Assignment >>
Would you output the entries below only from the line containing "Someone carried the white" through the line containing "Someone carried the purple", exactly as they stand and with both ends included?

Records for the task >>
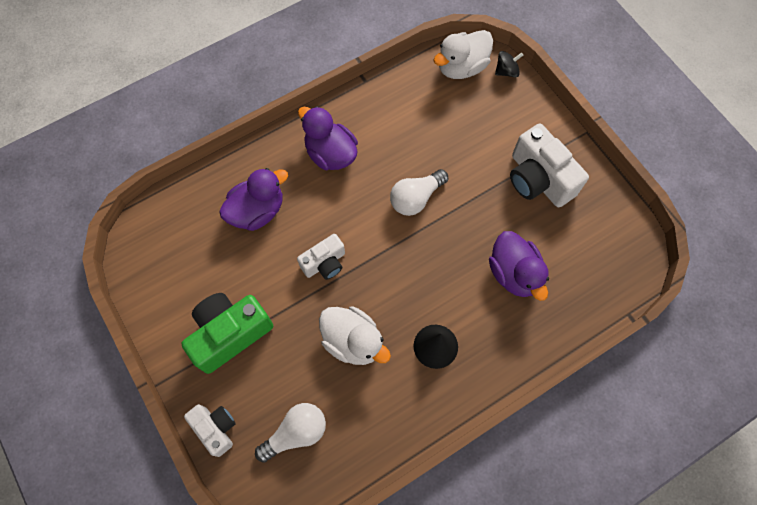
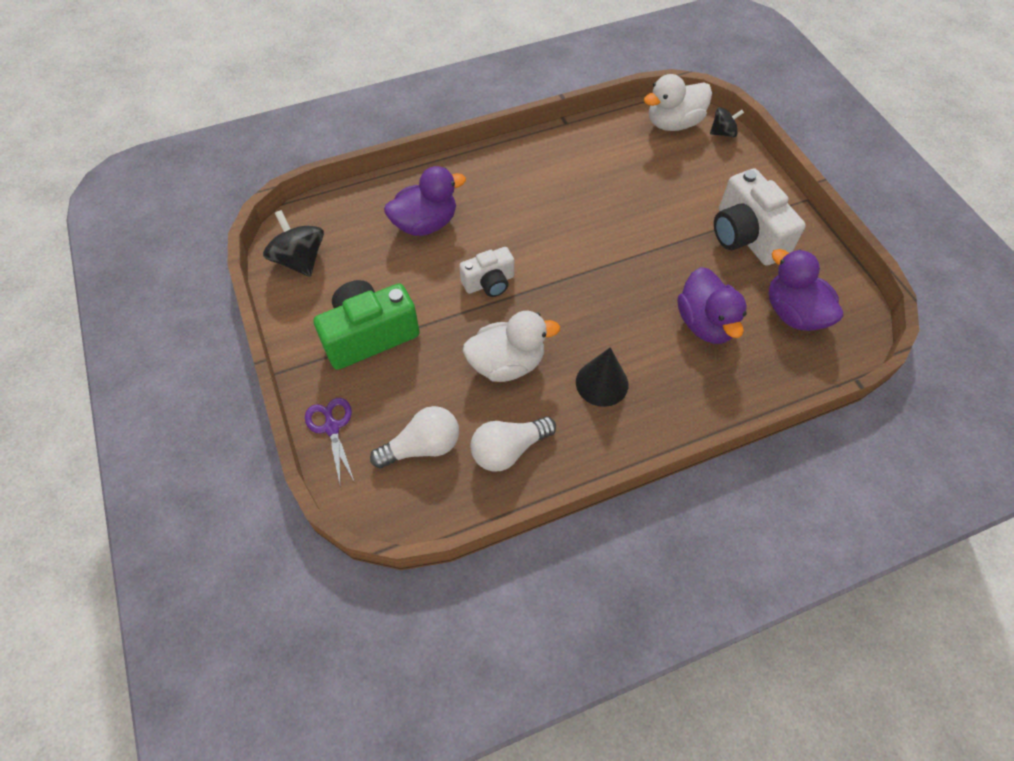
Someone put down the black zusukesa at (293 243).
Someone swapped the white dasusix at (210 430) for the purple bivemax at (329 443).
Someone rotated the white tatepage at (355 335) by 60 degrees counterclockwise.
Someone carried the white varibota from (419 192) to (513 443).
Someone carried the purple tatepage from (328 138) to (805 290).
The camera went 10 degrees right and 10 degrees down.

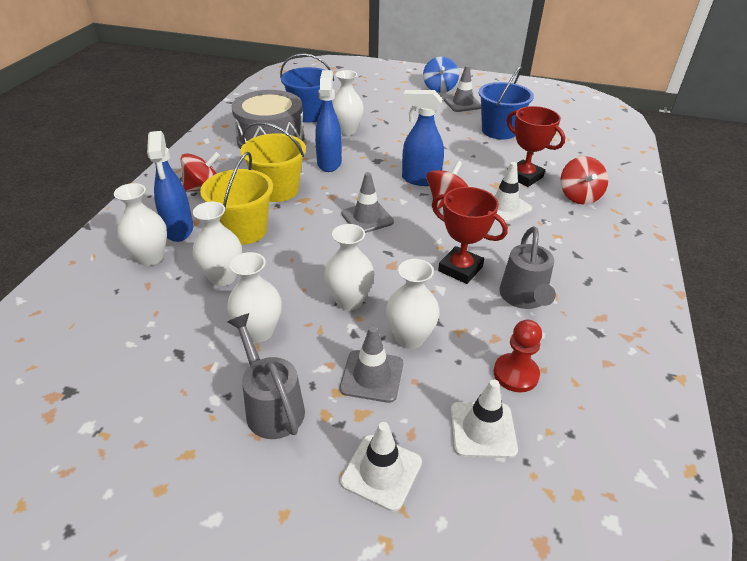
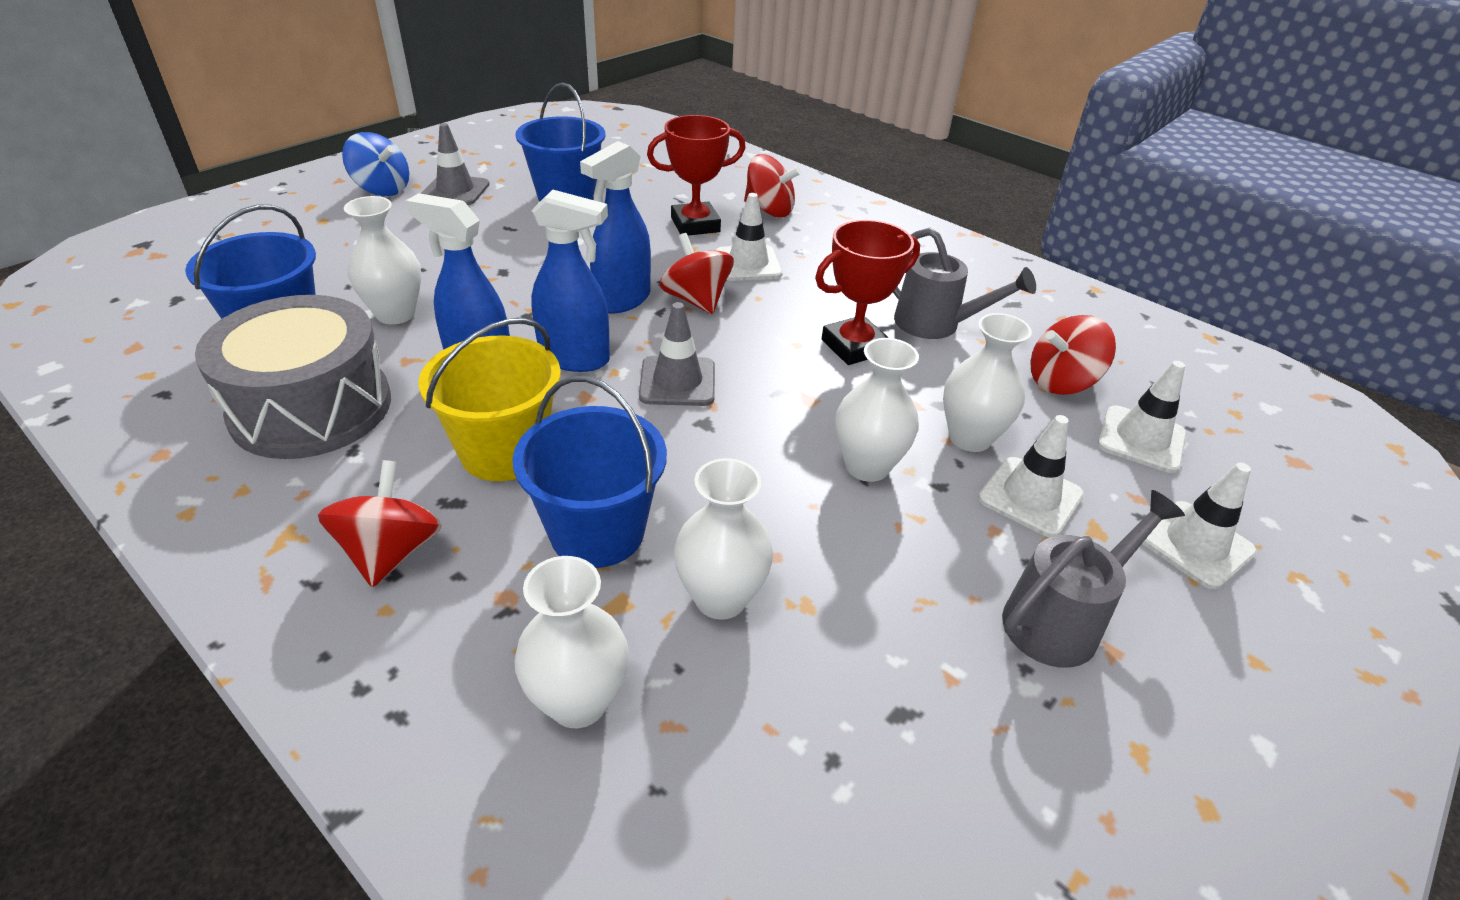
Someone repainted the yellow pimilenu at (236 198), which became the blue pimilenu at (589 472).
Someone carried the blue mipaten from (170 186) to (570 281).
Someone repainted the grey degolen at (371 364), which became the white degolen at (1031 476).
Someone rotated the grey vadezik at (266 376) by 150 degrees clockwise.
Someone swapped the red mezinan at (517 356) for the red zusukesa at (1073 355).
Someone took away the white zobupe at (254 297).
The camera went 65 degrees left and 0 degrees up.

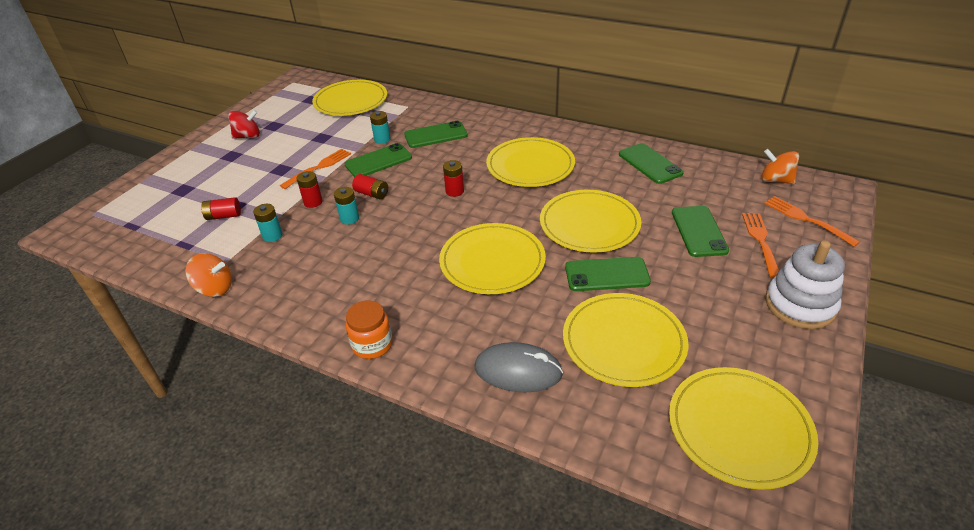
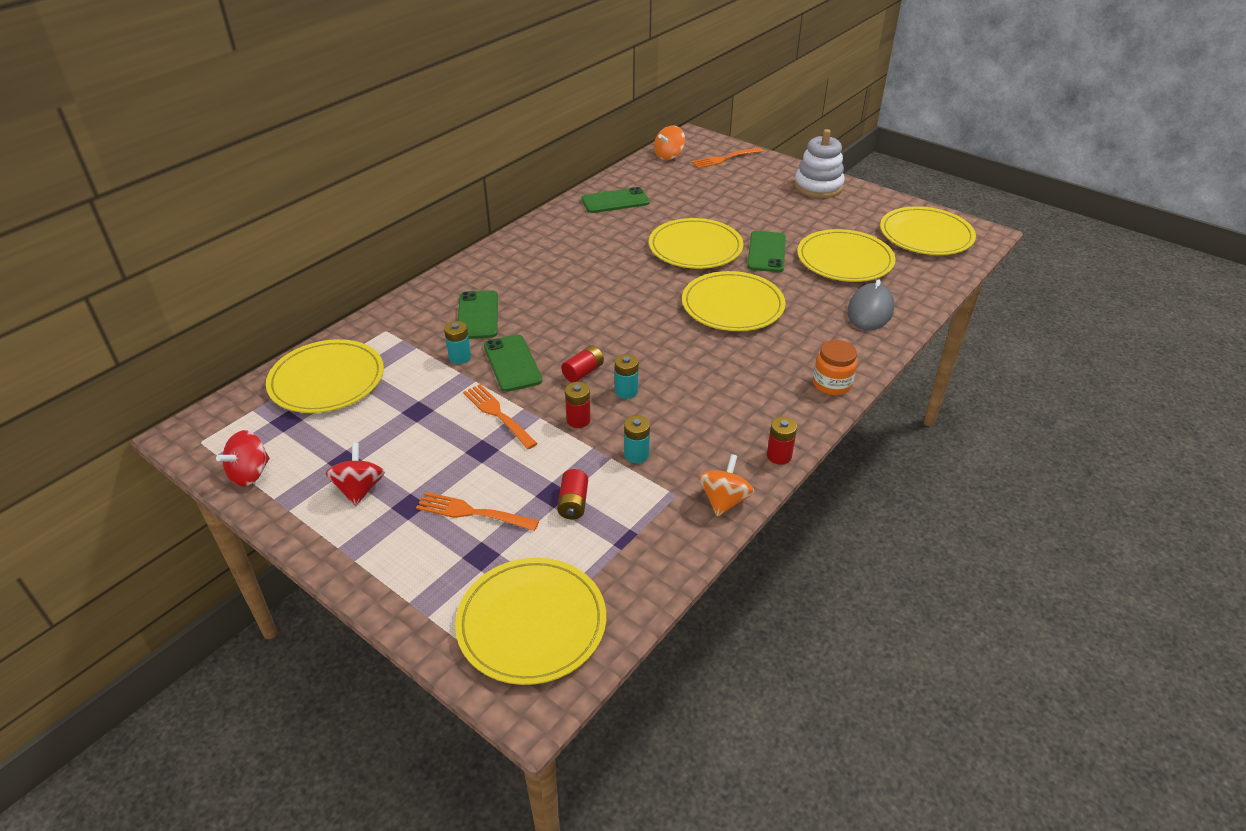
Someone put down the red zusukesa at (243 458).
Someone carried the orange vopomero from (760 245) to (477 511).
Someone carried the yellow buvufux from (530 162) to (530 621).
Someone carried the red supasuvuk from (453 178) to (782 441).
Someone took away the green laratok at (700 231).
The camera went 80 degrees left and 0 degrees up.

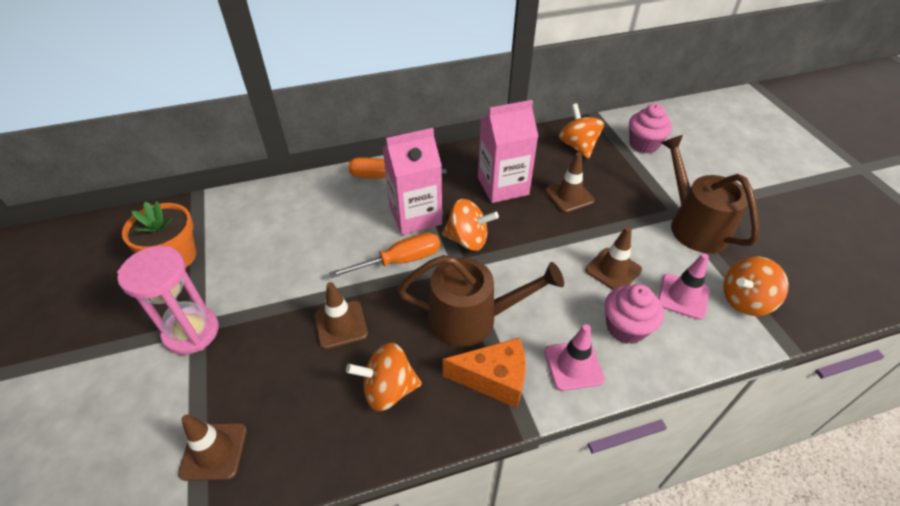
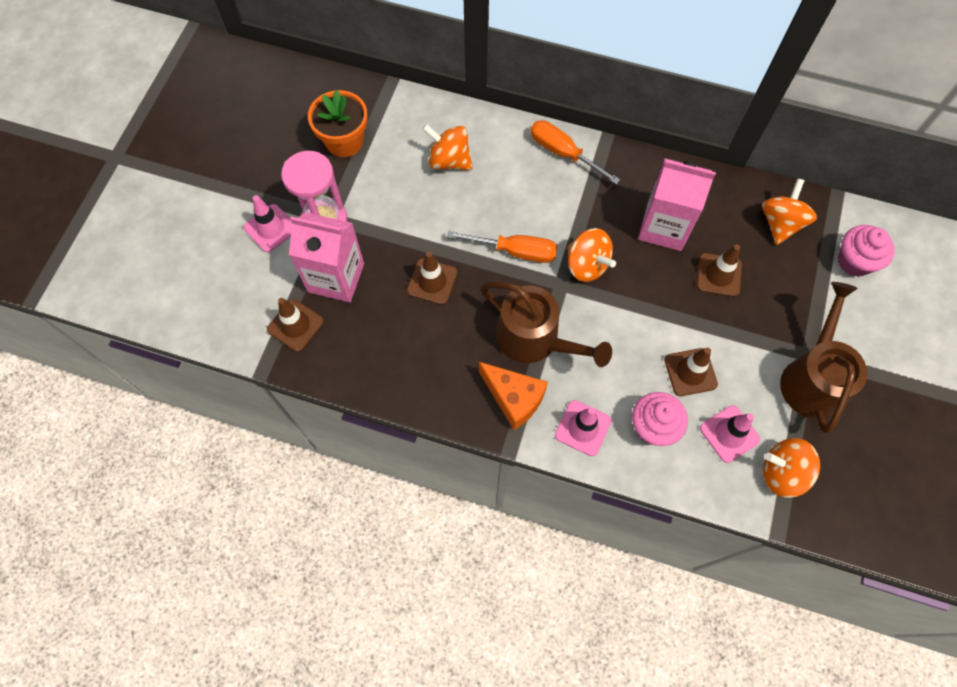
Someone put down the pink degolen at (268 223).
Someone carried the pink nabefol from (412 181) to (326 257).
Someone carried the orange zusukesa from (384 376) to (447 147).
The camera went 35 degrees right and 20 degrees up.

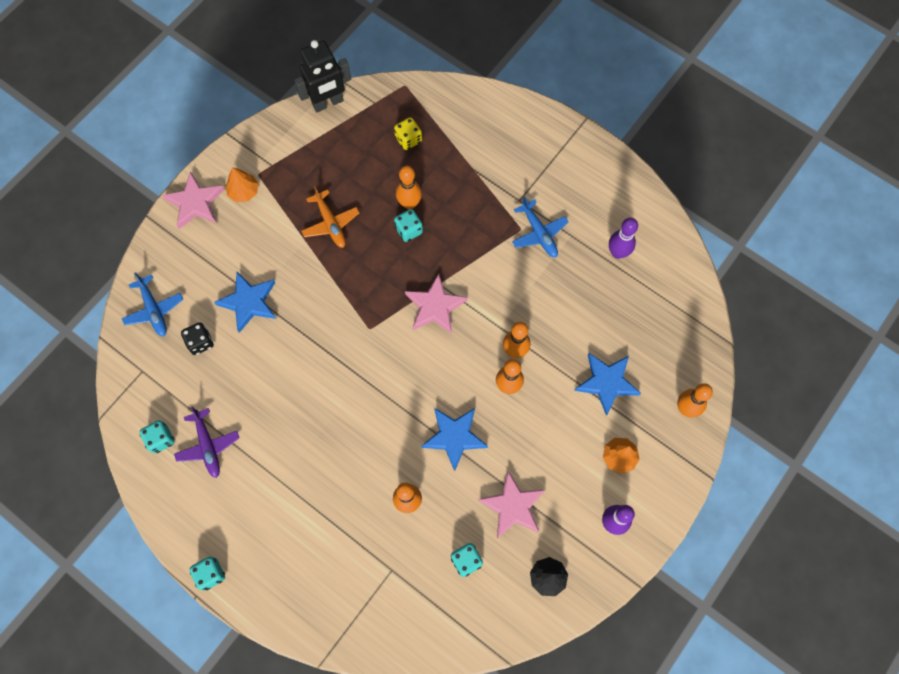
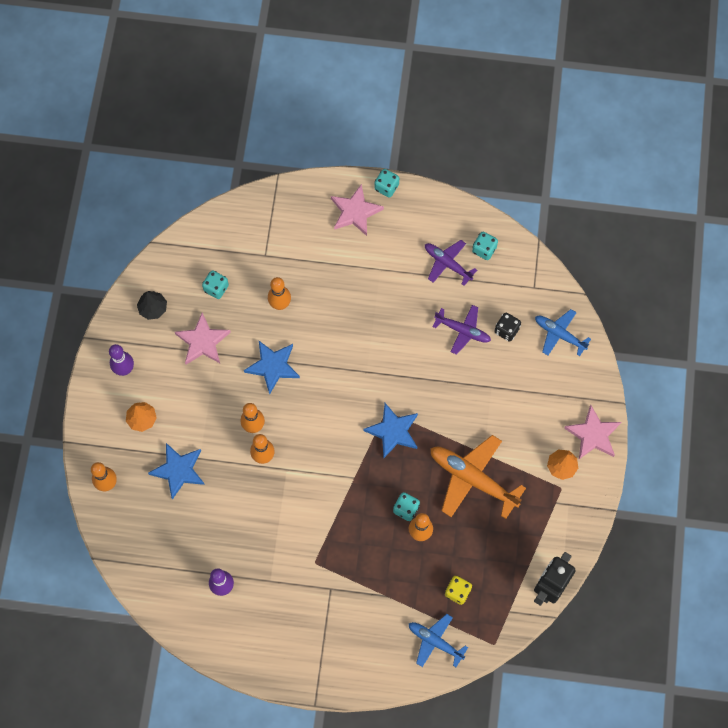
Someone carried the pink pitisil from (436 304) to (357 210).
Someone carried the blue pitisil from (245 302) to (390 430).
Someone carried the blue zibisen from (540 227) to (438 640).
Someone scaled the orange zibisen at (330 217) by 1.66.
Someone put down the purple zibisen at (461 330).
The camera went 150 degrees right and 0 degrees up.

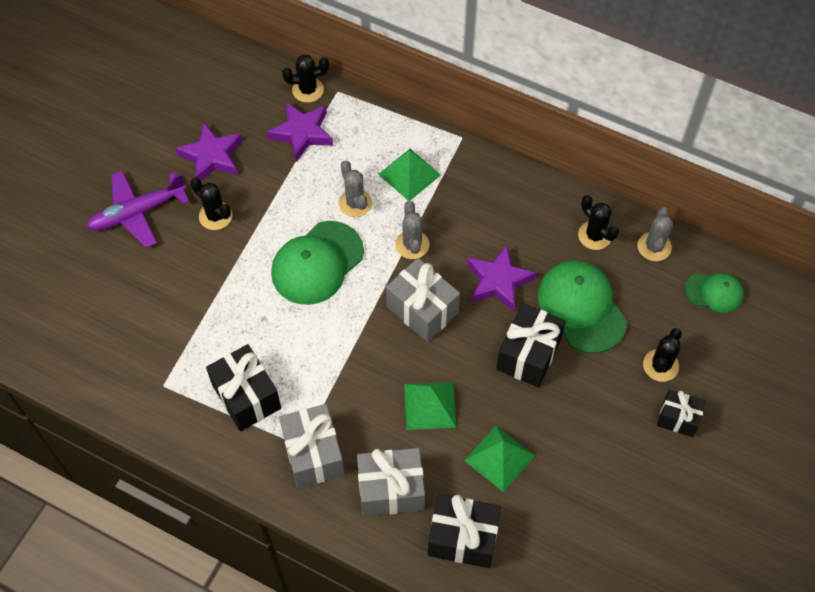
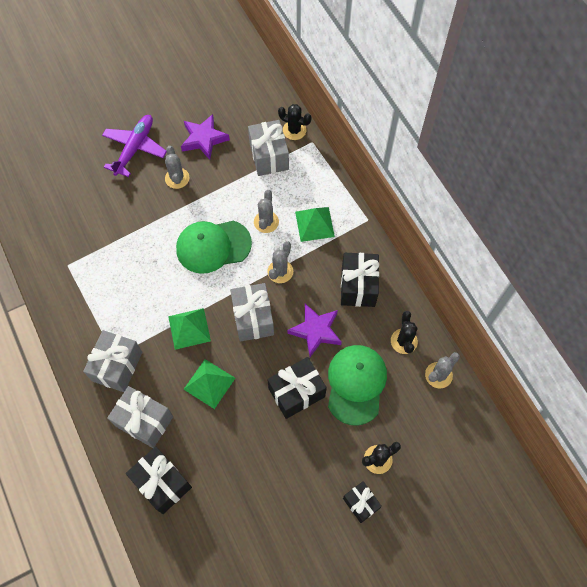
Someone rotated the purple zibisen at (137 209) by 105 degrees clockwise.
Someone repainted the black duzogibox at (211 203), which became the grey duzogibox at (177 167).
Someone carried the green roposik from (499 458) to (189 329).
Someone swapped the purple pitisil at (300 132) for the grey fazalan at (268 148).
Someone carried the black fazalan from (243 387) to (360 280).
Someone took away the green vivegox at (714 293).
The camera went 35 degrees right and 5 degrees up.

Response area >>
Someone carried the white varibota from (419 192) to (513 443).
Someone carried the purple tatepage from (328 138) to (805 290).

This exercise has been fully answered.